Provided records:
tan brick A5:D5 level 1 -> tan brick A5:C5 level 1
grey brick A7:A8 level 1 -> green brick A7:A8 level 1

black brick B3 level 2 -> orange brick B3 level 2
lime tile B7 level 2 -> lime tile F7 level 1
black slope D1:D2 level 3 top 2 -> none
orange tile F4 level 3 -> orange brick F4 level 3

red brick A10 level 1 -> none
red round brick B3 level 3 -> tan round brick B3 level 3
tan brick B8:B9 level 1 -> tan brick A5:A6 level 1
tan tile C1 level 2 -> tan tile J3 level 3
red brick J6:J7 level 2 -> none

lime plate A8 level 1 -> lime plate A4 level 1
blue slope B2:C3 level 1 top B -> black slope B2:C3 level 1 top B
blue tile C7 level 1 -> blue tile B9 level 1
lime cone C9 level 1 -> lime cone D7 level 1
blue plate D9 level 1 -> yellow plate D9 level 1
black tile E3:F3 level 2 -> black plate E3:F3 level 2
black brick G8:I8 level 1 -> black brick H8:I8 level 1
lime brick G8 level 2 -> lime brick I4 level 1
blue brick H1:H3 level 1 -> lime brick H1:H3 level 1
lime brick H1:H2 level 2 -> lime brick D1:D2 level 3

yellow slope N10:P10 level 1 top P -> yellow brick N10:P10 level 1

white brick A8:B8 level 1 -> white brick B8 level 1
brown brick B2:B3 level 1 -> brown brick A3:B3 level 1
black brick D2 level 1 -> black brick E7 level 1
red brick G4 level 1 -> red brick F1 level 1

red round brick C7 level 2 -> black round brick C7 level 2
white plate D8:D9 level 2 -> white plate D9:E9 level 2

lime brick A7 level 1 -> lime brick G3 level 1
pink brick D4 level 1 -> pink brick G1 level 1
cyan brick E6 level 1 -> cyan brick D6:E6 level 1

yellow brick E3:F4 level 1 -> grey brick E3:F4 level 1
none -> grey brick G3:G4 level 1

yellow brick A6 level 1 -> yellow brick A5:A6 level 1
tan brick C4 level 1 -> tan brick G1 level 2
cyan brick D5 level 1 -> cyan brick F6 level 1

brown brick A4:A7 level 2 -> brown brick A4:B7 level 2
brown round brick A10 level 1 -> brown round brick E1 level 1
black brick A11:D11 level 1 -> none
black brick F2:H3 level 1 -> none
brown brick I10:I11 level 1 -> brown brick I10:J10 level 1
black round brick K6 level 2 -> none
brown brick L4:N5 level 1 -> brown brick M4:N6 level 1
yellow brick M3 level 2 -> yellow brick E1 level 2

Required action: Using the listing above, pull out all lines that hold the word "white".

Exercise output:
white brick A8:B8 level 1 -> white brick B8 level 1
white plate D8:D9 level 2 -> white plate D9:E9 level 2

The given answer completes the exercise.